What is being asked
Reproduce, exactly and in full, the lines from the one with "# camera: 15 degrees left, 5 degrees up" through the one with "move,pink goblet,187 373,,355" in the data below; drop pictures.

Task inputs
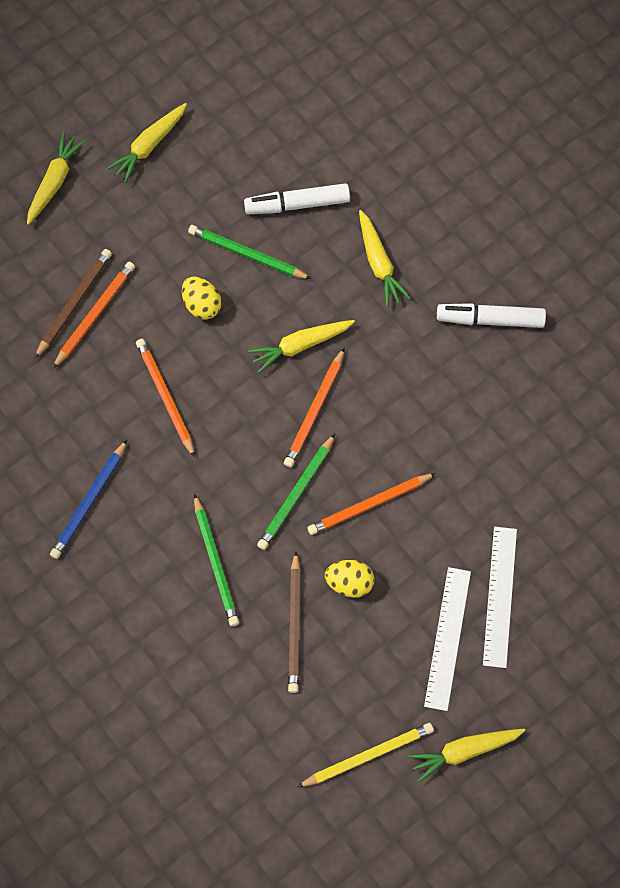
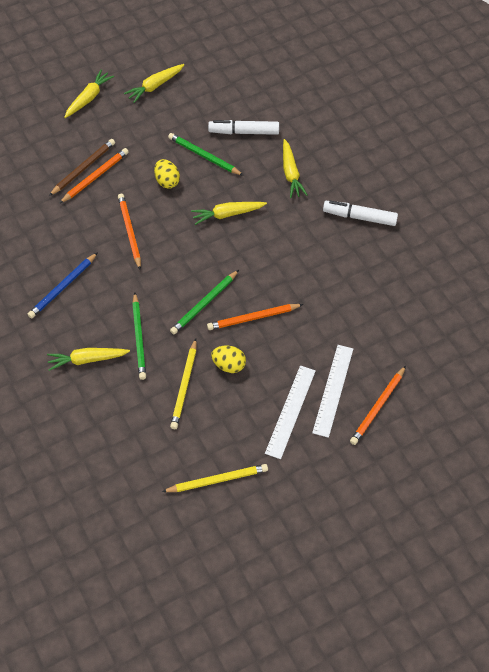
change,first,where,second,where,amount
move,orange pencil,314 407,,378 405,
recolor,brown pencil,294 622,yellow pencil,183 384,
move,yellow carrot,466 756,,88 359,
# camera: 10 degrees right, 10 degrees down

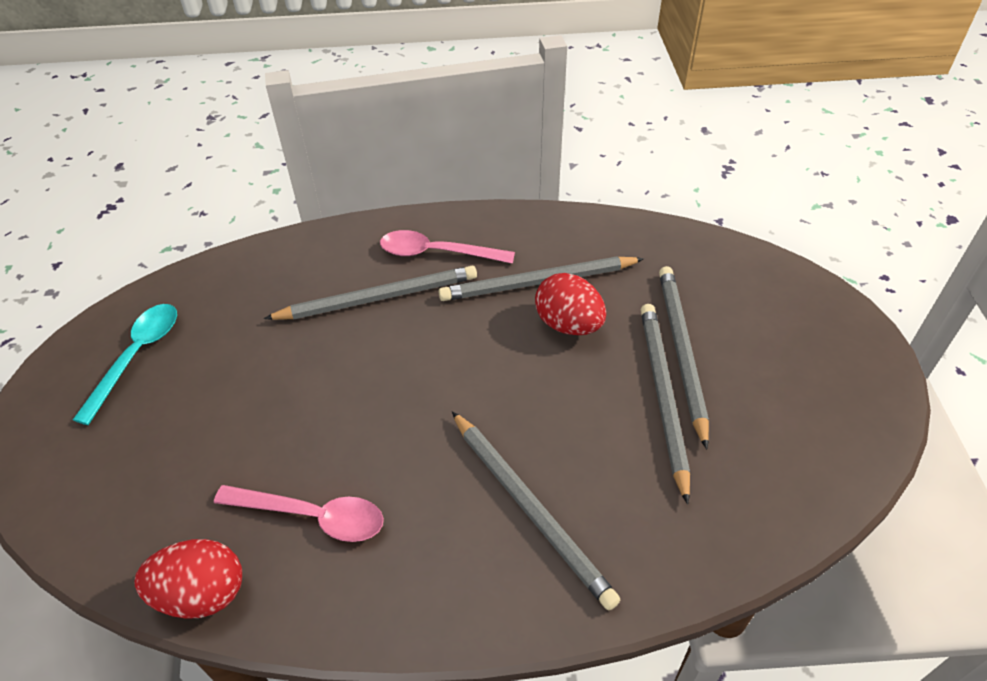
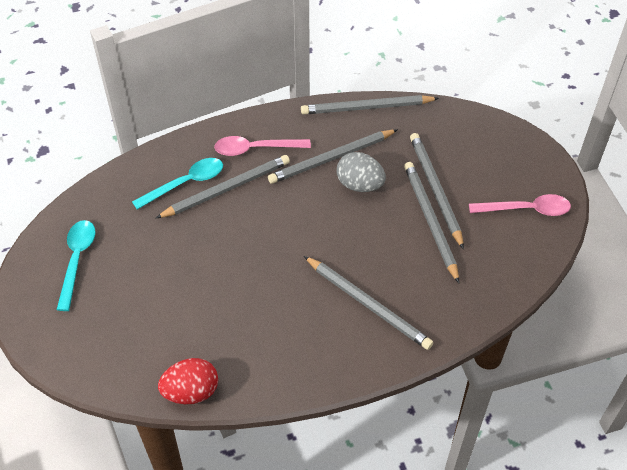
change,first,where,second,where,amount
move,pink spoon,299 513,,520 205,
recolor,red egg,570 304,grey egg,361 172,
insert,,,turquoise spoon,177 184,
insert,,,grey pencil,370 104,
# camera: 15 degrees left, 5 degrees up

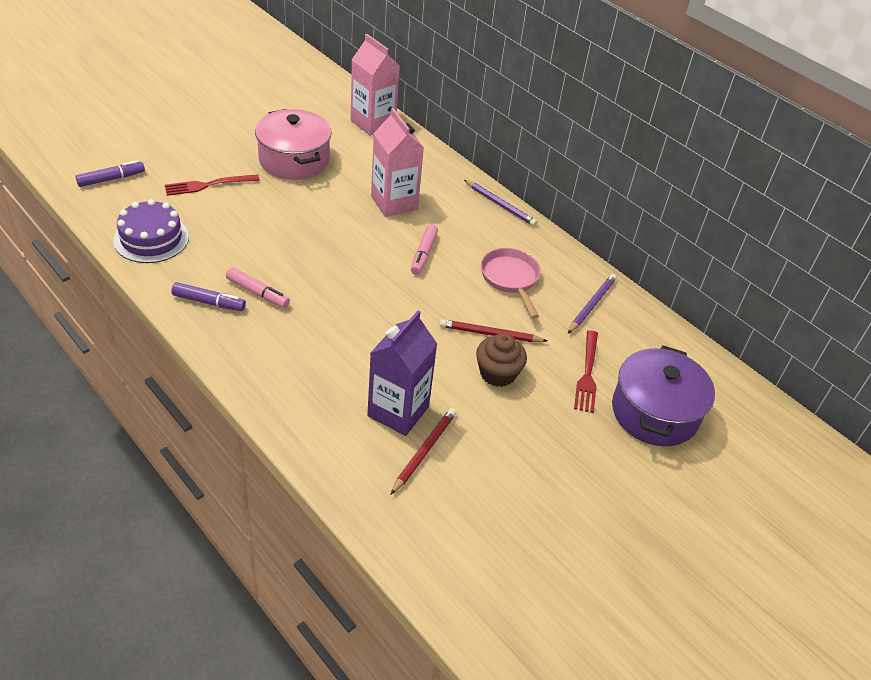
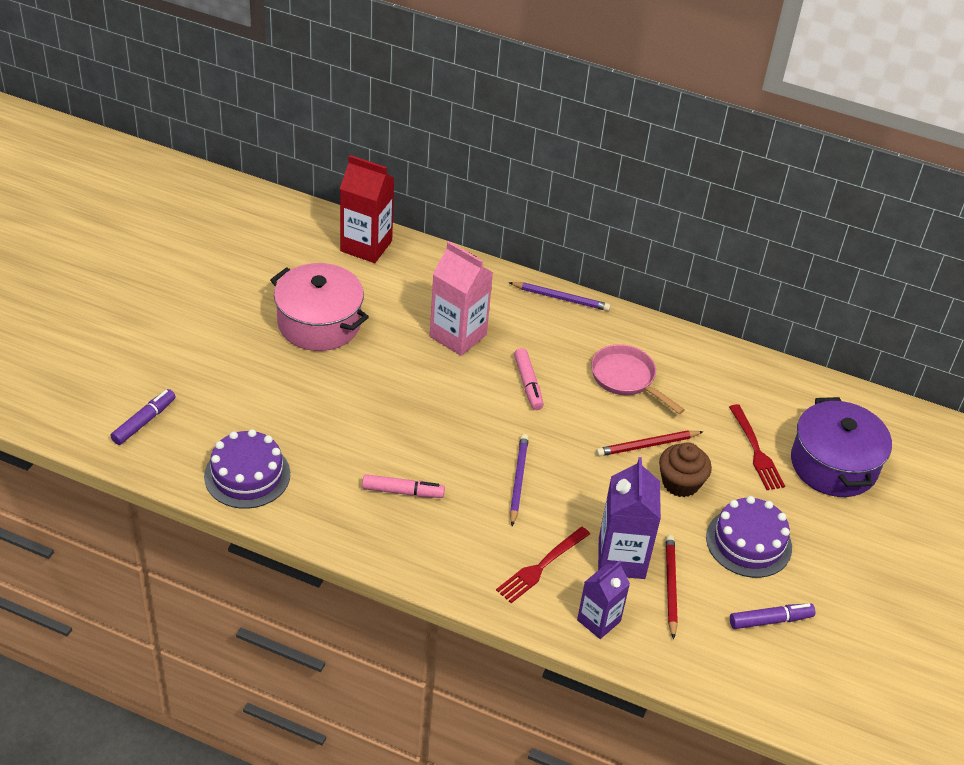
change,first,where,second,where,amount
move,red fork,212 185,,543 565,
move,purple marker,208 296,,772 616,
recolor,pink carton,375 85,red carton,367 209,
move,purple pencil,592 304,,519 480,
insert,,,purple carton,603 600,
insert,,,purple cake,749 537,
# camera: 25 degrees left, 0 degrees up

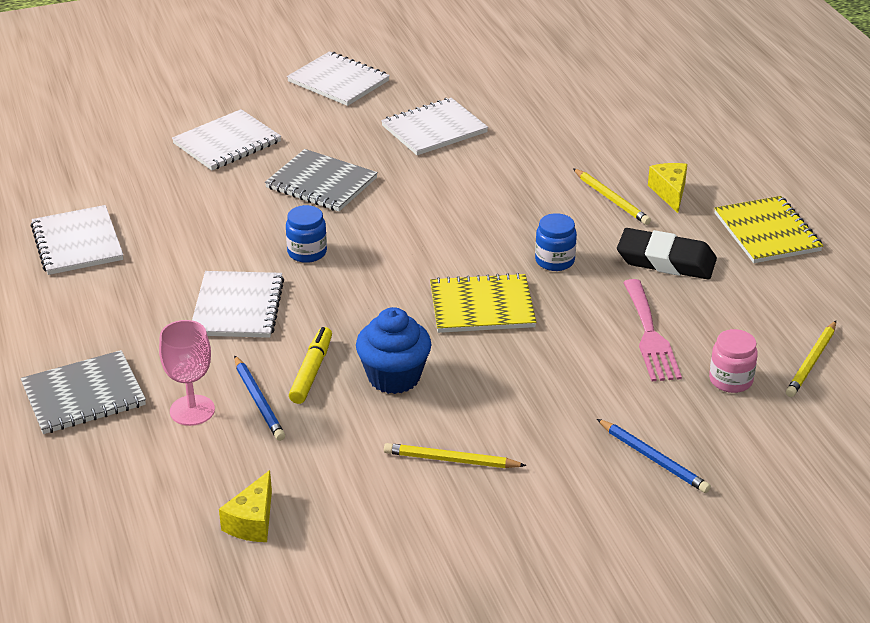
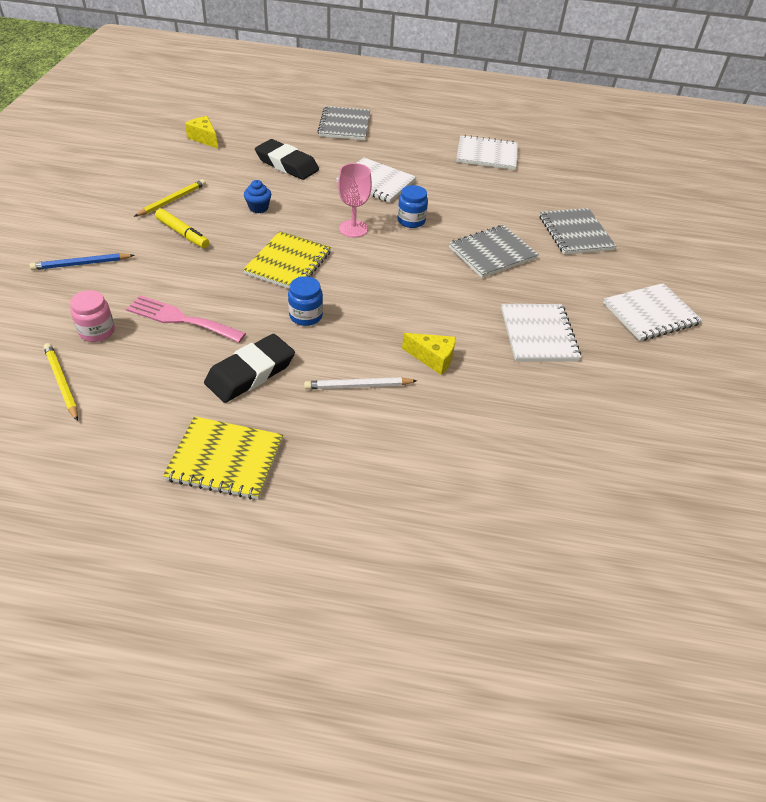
change,first,where,second,where,amount
move,pink goblet,187 373,,355 200,
recolor,white notebook,226 139,grey notebook,577 231,
replace,blue pencil,259 398,black eraser,287 159,
move,yellow marker,310 365,,182 228,
resize,blue cupcake,393 350,,257 196,x0.56
recolor,yellow pencil,612 196,white pencil,360 383,
move,yellow cheese,667 188,,429 354,
# camera: 115 degrees right, 10 degrees up

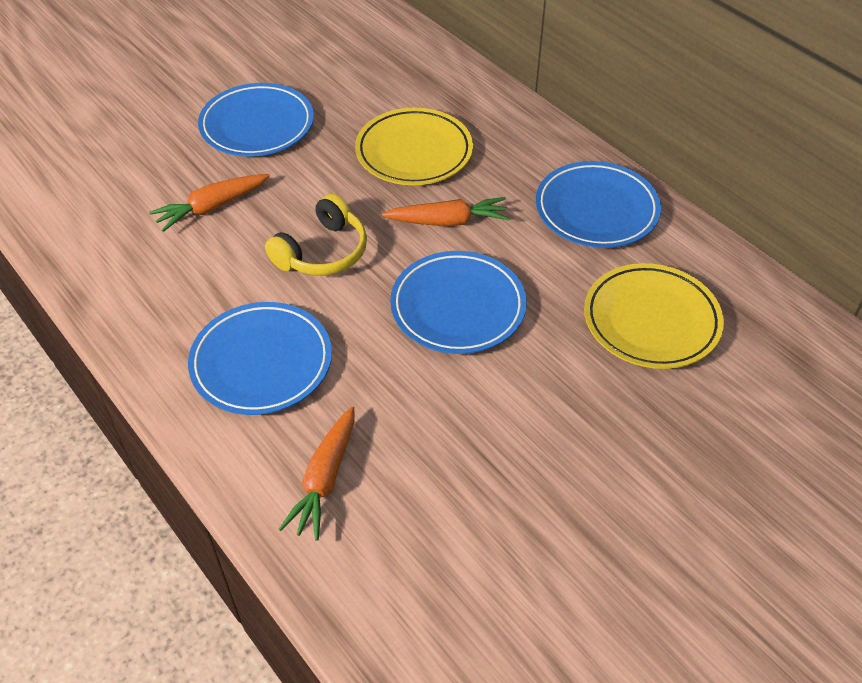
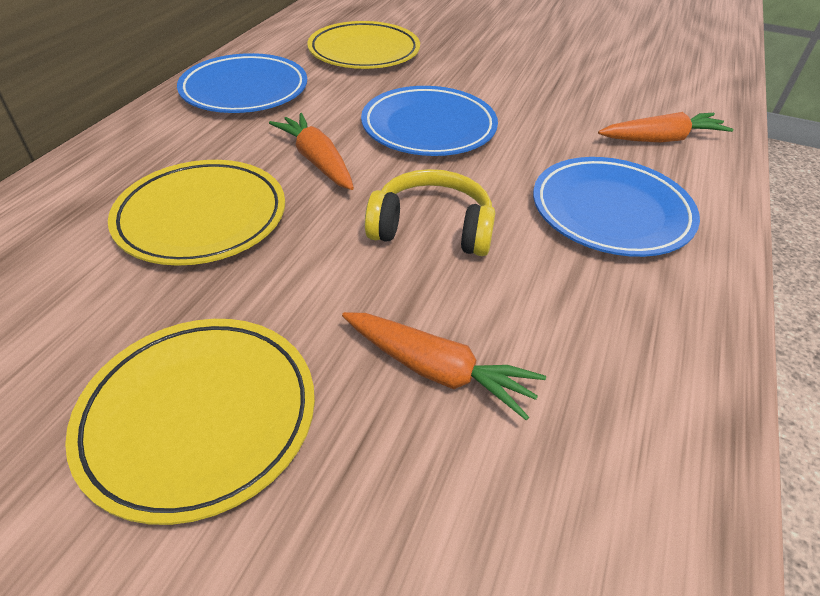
change,first,where,second,where,amount
recolor,blue plate,256 120,yellow plate,190 422,
# camera: 120 degrees left, 5 degrees down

Exercise output
# camera: 15 degrees left, 5 degrees up

change,first,where,second,where,amount
move,red fork,212 185,,543 565,
move,purple marker,208 296,,772 616,
recolor,pink carton,375 85,red carton,367 209,
move,purple pencil,592 304,,519 480,
insert,,,purple carton,603 600,
insert,,,purple cake,749 537,
# camera: 25 degrees left, 0 degrees up

change,first,where,second,where,amount
move,pink goblet,187 373,,355 200,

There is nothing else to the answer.